• _Description of the task_
After locating the line with "camera: 165 degrees right, 0 degrees up" in the data that follows, return it and every later line exactly, up to and including the line with "(585, 298) = (338, 257): orange".

• _Records shown_
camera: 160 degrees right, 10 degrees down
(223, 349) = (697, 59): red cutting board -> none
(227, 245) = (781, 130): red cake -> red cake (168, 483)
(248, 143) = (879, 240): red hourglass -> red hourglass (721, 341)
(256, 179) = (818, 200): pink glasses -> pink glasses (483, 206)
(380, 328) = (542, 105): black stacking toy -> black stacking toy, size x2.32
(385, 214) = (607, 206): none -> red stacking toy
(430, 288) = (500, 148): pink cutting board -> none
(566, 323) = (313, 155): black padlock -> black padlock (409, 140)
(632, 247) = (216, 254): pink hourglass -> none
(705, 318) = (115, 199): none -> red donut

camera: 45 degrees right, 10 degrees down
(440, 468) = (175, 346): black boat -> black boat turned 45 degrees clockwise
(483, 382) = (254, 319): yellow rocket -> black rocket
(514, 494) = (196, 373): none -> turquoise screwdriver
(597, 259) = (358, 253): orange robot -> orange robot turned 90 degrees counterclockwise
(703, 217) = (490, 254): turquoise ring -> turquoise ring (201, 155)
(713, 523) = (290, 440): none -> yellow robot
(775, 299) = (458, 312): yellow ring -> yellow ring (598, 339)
* * *
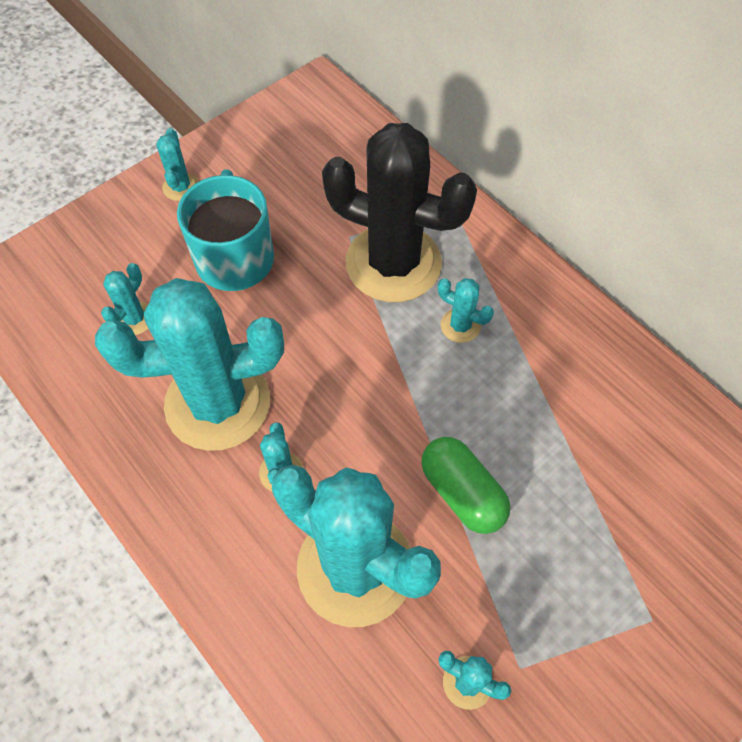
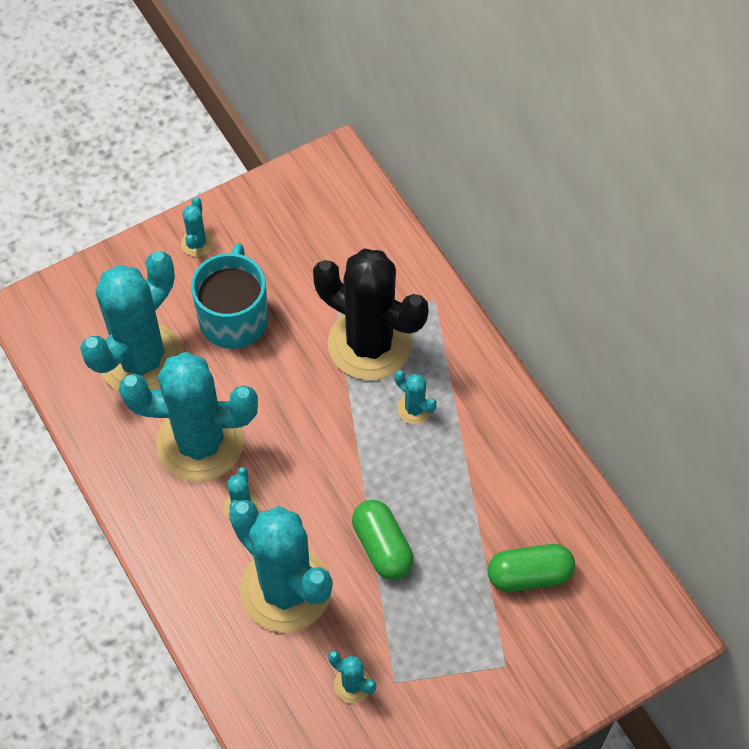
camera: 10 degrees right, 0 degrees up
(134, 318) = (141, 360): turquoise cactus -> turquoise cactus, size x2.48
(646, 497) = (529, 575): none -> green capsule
* * *
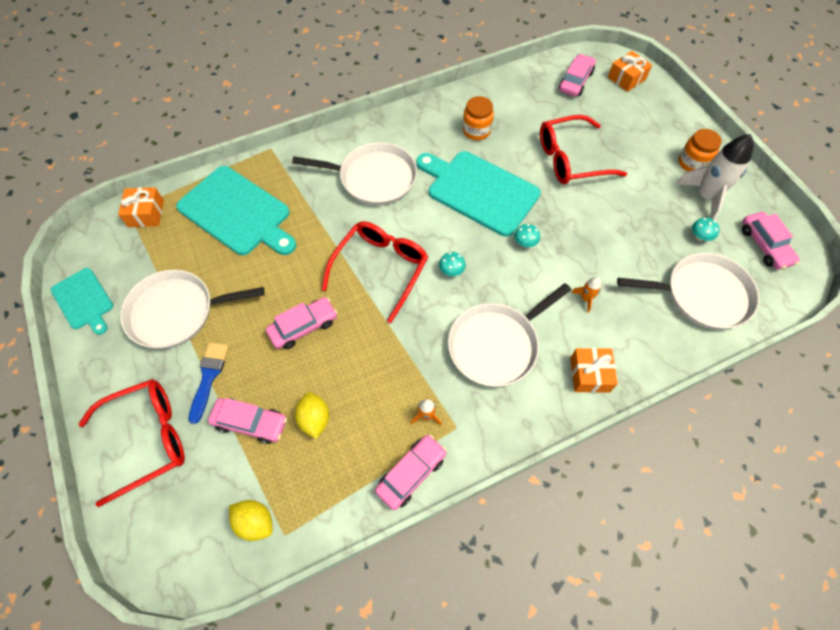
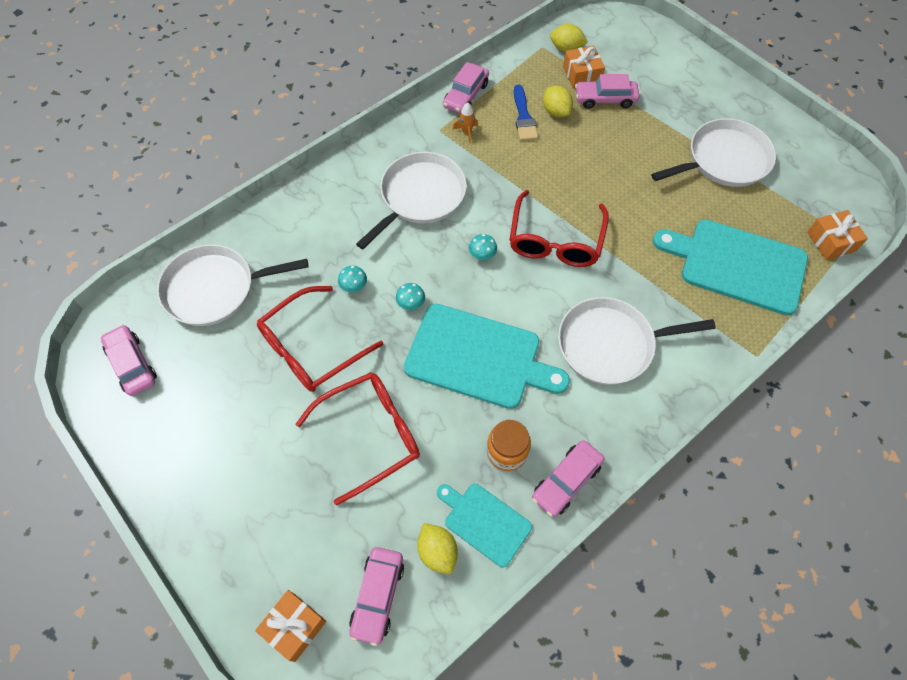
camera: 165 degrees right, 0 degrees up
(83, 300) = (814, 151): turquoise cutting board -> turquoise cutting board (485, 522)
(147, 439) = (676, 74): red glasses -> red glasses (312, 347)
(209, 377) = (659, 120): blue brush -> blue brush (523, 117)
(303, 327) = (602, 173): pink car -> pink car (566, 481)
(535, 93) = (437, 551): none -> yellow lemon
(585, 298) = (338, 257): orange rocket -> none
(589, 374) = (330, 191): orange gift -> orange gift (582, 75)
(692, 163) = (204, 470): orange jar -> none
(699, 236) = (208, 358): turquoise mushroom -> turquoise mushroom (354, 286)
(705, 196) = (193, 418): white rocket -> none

• _Task output_
camera: 165 degrees right, 0 degrees up
(83, 300) = (814, 151): turquoise cutting board -> turquoise cutting board (485, 522)
(147, 439) = (676, 74): red glasses -> red glasses (312, 347)
(209, 377) = (659, 120): blue brush -> blue brush (523, 117)
(303, 327) = (602, 173): pink car -> pink car (566, 481)
(535, 93) = (437, 551): none -> yellow lemon
(585, 298) = (338, 257): orange rocket -> none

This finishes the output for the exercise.